-- Data follows --

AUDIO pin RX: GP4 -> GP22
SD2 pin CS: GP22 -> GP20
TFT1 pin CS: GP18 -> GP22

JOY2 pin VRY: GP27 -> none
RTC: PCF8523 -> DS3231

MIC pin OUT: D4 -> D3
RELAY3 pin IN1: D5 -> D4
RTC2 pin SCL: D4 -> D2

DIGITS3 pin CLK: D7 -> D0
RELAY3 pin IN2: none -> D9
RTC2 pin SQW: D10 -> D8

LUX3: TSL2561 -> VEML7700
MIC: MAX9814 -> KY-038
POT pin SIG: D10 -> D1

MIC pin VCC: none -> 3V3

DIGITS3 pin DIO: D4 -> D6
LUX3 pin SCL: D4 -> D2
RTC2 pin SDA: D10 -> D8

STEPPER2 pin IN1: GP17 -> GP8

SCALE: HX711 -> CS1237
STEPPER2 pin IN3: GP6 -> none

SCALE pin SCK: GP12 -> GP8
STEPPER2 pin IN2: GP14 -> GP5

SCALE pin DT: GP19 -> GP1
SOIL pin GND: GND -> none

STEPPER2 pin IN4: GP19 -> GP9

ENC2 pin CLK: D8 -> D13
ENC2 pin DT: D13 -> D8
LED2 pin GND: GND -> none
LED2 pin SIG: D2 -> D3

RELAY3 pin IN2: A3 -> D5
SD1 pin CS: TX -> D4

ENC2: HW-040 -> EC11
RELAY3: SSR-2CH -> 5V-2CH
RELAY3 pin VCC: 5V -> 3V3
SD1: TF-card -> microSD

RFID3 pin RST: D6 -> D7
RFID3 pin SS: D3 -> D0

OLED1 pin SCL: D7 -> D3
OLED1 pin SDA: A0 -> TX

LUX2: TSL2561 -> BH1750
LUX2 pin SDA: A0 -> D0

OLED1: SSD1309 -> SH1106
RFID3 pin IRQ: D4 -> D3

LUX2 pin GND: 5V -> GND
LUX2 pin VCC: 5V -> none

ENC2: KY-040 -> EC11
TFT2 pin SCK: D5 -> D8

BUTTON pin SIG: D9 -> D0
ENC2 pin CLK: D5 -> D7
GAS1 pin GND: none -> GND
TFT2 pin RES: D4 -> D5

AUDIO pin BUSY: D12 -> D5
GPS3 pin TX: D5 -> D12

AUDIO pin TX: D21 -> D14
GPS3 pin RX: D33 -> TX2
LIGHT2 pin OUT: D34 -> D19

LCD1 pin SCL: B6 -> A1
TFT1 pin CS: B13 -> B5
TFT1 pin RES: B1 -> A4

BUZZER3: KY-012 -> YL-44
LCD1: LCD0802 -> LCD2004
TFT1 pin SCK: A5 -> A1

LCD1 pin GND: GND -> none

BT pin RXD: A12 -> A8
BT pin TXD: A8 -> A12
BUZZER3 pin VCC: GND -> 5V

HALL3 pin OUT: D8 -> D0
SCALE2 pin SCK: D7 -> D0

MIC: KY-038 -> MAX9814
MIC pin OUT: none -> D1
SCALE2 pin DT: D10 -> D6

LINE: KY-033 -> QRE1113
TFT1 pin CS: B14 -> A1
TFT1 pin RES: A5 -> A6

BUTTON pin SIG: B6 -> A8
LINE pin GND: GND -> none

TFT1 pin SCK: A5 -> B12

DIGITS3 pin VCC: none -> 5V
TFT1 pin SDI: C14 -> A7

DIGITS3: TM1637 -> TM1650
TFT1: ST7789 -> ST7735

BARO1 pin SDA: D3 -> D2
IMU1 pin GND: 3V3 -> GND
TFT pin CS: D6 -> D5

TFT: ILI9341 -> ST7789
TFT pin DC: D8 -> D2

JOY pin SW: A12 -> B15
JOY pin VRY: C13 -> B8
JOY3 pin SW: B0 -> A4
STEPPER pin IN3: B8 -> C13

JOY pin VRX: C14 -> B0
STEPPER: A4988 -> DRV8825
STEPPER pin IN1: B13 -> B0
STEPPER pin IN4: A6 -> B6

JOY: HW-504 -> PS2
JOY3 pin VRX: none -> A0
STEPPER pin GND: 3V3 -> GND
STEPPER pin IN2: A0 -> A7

-- Data concluded --

▸ Task instructions
Above are the records. Identify each line that contains the word "BUTTON".

▸ Solution to this task
BUTTON pin SIG: D9 -> D0
BUTTON pin SIG: B6 -> A8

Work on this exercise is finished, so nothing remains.